Data to use:
• • •

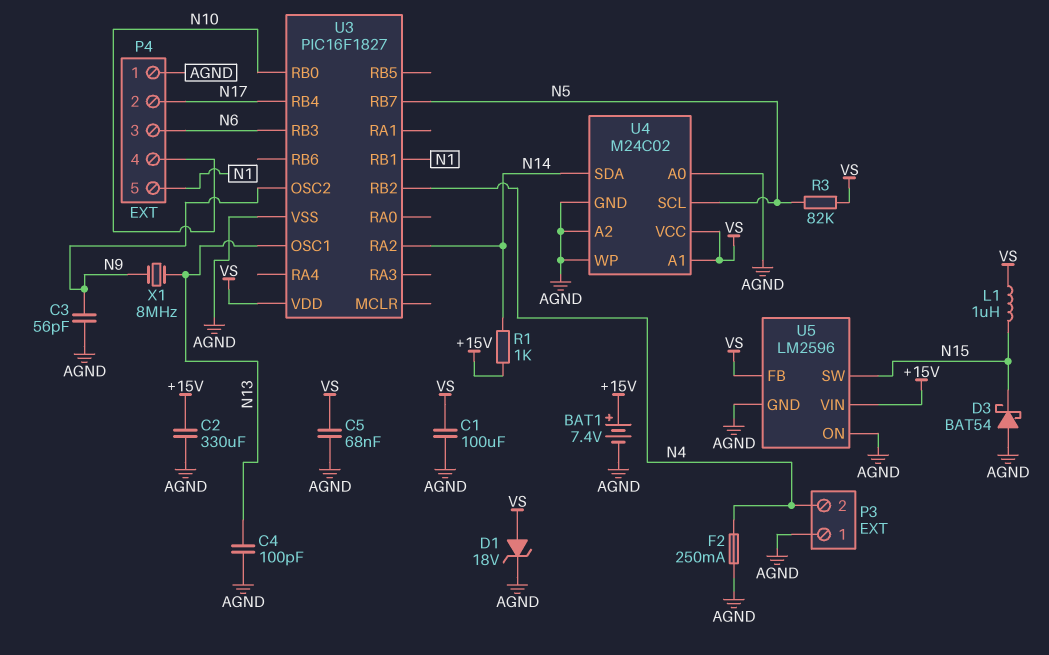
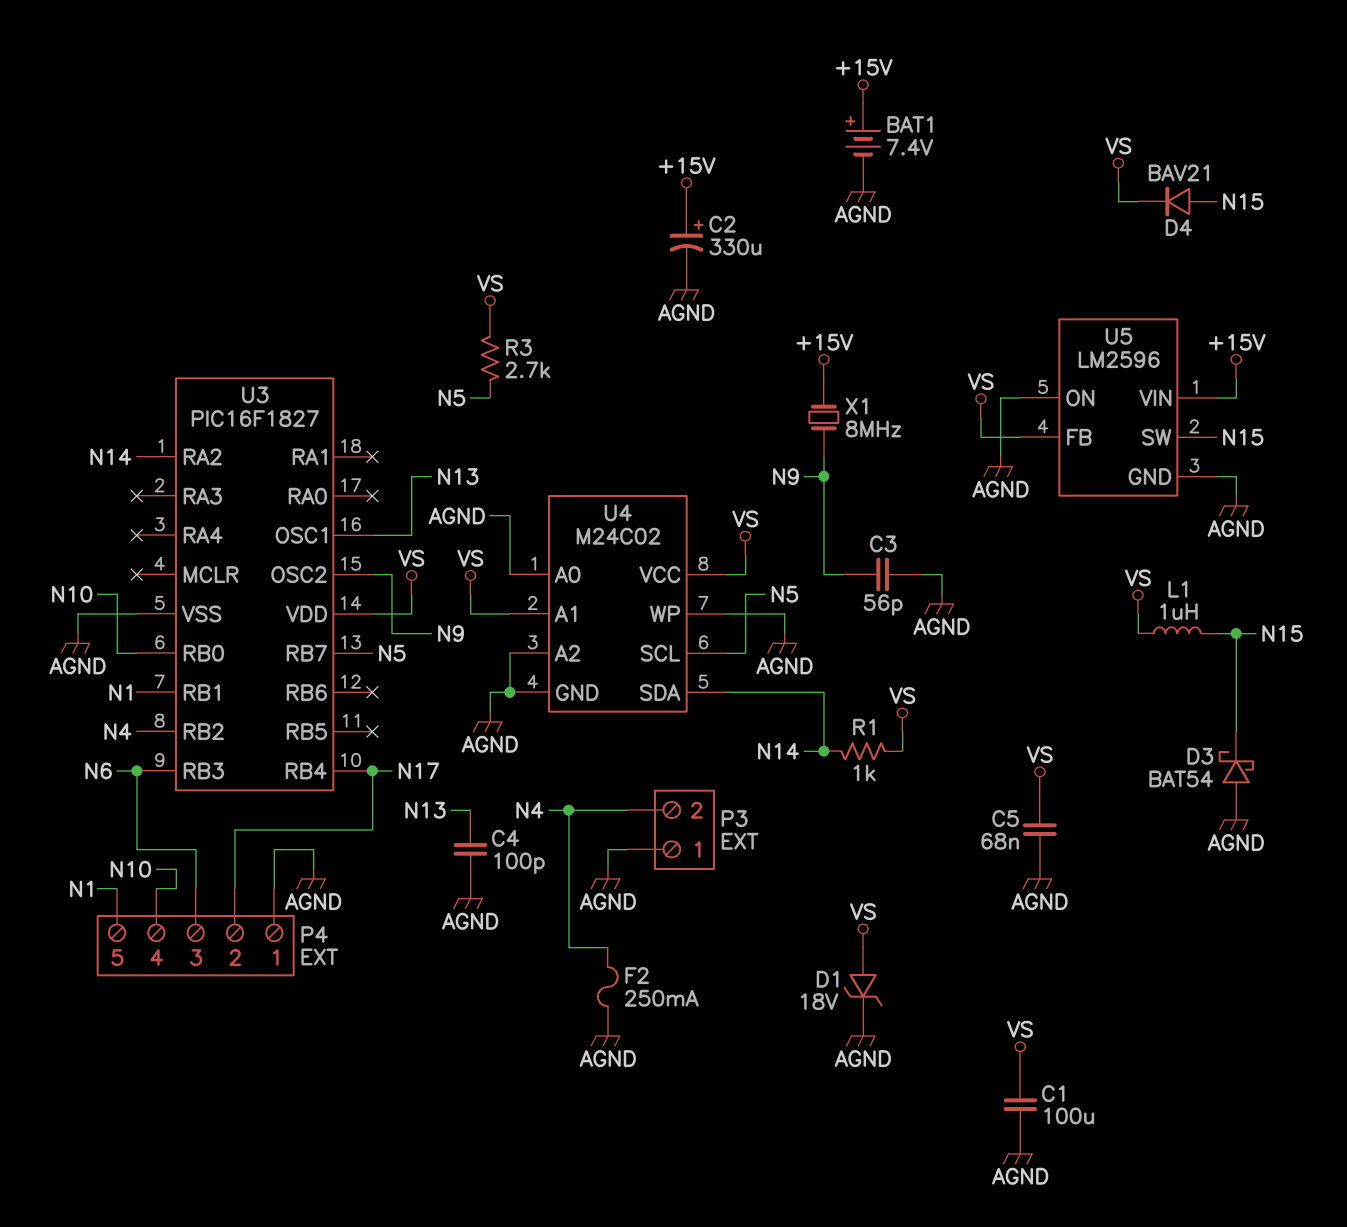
C2: 330uF (+15V, AGND) -> 330uF (plus +15V, minus AGND)
D4: none -> diode BAV21 (A N15, K VS)
R1: 1k (+15V, N14) -> 1k (N14, VS)
R3: 82k (N5, VS) -> 2.7k (N5, VS)
X1: 8MHz (N9, N13) -> 8MHz (+15V, N9)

• • •

What is expected:
Retype, without any change, every line from the one with "R1: 1k (+15V, N14) -> 1k (N14, VS)" to the bottom of the listing.

Solution for this problem:
R1: 1k (+15V, N14) -> 1k (N14, VS)
R3: 82k (N5, VS) -> 2.7k (N5, VS)
X1: 8MHz (N9, N13) -> 8MHz (+15V, N9)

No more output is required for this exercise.